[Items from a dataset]
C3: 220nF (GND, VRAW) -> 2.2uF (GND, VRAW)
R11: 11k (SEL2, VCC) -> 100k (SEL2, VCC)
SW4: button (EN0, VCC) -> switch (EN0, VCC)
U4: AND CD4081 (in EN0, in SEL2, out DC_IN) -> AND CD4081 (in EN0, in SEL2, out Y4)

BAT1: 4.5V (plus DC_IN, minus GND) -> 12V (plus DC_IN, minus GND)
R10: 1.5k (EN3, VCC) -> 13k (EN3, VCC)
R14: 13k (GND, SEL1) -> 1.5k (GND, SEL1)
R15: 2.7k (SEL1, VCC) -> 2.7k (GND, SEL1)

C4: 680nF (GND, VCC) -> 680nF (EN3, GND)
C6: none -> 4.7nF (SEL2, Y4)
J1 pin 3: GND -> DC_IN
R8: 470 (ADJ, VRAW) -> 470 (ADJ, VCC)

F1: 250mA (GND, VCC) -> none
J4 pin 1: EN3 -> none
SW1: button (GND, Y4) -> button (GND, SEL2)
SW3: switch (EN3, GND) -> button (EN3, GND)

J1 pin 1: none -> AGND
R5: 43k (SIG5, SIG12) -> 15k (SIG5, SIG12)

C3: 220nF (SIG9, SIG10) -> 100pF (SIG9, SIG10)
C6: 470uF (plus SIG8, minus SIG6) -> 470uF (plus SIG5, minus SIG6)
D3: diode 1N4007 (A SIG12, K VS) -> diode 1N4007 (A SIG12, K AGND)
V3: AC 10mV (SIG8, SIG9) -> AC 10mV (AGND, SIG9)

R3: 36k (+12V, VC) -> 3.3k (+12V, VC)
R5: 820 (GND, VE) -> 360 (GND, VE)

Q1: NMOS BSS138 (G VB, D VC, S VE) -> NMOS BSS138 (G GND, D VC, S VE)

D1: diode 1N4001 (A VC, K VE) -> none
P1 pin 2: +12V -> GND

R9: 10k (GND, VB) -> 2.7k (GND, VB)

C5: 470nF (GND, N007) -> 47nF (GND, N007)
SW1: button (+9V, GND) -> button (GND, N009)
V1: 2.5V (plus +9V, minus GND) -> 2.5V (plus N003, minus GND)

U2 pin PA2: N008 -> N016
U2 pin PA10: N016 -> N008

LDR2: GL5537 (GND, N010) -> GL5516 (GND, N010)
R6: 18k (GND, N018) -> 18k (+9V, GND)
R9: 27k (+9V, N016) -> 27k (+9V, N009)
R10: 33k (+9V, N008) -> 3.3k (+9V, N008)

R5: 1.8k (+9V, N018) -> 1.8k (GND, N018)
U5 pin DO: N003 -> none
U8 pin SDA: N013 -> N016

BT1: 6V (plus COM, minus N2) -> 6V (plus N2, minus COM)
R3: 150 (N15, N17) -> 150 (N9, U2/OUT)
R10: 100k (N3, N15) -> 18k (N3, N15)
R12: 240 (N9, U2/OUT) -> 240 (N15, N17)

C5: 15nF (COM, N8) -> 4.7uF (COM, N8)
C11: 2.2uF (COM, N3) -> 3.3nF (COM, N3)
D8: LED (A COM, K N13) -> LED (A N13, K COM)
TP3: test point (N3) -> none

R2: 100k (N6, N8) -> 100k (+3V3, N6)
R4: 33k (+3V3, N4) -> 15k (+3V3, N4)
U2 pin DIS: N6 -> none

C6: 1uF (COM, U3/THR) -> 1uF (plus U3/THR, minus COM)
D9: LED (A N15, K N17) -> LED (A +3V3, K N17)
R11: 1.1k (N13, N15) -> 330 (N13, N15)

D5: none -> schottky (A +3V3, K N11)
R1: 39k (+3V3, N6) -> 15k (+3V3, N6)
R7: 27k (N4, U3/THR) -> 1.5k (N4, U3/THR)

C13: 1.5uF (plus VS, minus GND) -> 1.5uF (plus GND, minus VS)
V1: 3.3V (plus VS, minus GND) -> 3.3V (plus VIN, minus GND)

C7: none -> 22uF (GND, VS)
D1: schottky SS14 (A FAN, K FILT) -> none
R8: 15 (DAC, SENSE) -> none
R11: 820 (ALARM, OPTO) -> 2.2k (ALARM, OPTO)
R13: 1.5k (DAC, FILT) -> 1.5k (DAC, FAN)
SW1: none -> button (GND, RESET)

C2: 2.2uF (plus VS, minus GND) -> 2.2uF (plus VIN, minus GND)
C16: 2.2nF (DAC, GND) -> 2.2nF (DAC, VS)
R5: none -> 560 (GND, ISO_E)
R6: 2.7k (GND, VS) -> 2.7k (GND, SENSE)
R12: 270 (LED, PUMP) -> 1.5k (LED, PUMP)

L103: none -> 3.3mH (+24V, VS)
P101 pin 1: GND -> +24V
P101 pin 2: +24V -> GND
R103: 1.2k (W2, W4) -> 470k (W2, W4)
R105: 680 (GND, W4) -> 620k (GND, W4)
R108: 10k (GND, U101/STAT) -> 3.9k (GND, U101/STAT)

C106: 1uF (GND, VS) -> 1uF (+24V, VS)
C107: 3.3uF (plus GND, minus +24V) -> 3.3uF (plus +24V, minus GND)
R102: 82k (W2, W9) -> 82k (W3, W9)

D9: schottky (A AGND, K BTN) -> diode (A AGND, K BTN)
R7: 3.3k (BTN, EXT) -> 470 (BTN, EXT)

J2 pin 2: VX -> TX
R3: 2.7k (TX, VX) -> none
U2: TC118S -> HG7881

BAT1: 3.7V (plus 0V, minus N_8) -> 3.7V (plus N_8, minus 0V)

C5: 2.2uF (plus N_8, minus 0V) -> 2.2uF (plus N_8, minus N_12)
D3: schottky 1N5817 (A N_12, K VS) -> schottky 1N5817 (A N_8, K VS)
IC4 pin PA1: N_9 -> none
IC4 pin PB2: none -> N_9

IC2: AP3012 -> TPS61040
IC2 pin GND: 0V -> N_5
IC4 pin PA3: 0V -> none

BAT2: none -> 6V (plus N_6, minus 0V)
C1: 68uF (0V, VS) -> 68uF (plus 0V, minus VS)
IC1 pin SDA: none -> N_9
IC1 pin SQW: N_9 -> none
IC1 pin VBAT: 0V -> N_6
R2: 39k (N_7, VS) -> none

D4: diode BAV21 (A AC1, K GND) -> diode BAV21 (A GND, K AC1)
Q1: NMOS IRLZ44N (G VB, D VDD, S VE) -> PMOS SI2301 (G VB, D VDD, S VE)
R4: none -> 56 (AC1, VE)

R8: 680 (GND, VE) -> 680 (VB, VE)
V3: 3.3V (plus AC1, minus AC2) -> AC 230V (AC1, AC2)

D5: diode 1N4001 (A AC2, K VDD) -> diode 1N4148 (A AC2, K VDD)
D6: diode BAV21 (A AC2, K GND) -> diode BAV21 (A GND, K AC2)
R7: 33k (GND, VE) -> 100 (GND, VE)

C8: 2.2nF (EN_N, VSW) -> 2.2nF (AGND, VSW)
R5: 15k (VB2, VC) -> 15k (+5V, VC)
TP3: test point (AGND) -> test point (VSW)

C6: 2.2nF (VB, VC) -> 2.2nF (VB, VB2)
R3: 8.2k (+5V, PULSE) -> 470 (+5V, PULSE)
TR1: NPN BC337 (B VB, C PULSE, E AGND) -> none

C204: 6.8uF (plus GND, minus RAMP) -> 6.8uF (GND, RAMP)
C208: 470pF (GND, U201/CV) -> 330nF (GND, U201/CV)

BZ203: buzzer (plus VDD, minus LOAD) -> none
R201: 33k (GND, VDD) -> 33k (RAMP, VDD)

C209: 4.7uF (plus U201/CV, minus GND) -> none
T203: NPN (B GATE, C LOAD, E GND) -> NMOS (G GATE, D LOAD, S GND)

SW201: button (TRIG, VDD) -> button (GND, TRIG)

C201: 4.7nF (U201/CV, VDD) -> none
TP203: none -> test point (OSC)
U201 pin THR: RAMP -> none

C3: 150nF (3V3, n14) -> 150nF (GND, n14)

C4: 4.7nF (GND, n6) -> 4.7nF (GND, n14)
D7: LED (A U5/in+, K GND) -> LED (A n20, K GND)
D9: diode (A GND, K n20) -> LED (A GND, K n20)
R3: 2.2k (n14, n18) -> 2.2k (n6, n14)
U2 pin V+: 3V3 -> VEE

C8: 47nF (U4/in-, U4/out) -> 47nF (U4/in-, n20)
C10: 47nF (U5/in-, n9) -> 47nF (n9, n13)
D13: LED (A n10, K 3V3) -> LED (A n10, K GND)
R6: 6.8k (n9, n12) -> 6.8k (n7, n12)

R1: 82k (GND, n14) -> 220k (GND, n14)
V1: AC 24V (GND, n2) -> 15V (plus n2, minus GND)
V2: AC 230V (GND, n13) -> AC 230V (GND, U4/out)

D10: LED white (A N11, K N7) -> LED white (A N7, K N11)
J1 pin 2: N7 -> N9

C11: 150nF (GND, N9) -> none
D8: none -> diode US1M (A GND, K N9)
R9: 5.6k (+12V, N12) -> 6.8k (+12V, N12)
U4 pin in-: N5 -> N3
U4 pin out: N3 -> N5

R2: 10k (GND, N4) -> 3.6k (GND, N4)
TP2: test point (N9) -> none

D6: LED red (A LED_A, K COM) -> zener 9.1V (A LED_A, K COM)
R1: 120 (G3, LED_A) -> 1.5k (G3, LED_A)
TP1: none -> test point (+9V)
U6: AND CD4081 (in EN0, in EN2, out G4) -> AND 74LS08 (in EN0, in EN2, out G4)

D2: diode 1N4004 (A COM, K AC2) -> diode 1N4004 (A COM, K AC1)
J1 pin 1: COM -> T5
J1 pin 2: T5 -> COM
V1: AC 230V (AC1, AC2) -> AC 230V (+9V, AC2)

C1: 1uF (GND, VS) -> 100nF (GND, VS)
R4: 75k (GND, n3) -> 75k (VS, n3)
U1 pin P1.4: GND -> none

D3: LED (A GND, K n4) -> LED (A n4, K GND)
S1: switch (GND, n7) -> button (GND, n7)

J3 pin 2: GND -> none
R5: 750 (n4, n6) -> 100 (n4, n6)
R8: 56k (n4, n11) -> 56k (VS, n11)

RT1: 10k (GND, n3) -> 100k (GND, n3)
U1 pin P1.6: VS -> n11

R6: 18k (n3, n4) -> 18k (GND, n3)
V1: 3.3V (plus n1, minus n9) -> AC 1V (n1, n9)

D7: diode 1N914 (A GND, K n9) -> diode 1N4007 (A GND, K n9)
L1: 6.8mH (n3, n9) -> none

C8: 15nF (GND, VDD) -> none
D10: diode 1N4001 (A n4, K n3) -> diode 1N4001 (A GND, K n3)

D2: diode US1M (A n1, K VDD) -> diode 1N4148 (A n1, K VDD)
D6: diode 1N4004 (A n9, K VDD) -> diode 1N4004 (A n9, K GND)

Problem requirements:
Lines to set down from above: the line with "C6: 1uF (COM, U3/THR)", the line with "C106: 1uF (GND, VS) -> 1uF (+24V, VS)", and every line between, each exactly as written.

Answer to the exercise:
C6: 1uF (COM, U3/THR) -> 1uF (plus U3/THR, minus COM)
D9: LED (A N15, K N17) -> LED (A +3V3, K N17)
R11: 1.1k (N13, N15) -> 330 (N13, N15)

D5: none -> schottky (A +3V3, K N11)
R1: 39k (+3V3, N6) -> 15k (+3V3, N6)
R7: 27k (N4, U3/THR) -> 1.5k (N4, U3/THR)

C13: 1.5uF (plus VS, minus GND) -> 1.5uF (plus GND, minus VS)
V1: 3.3V (plus VS, minus GND) -> 3.3V (plus VIN, minus GND)

C7: none -> 22uF (GND, VS)
D1: schottky SS14 (A FAN, K FILT) -> none
R8: 15 (DAC, SENSE) -> none
R11: 820 (ALARM, OPTO) -> 2.2k (ALARM, OPTO)
R13: 1.5k (DAC, FILT) -> 1.5k (DAC, FAN)
SW1: none -> button (GND, RESET)

C2: 2.2uF (plus VS, minus GND) -> 2.2uF (plus VIN, minus GND)
C16: 2.2nF (DAC, GND) -> 2.2nF (DAC, VS)
R5: none -> 560 (GND, ISO_E)
R6: 2.7k (GND, VS) -> 2.7k (GND, SENSE)
R12: 270 (LED, PUMP) -> 1.5k (LED, PUMP)

L103: none -> 3.3mH (+24V, VS)
P101 pin 1: GND -> +24V
P101 pin 2: +24V -> GND
R103: 1.2k (W2, W4) -> 470k (W2, W4)
R105: 680 (GND, W4) -> 620k (GND, W4)
R108: 10k (GND, U101/STAT) -> 3.9k (GND, U101/STAT)

C106: 1uF (GND, VS) -> 1uF (+24V, VS)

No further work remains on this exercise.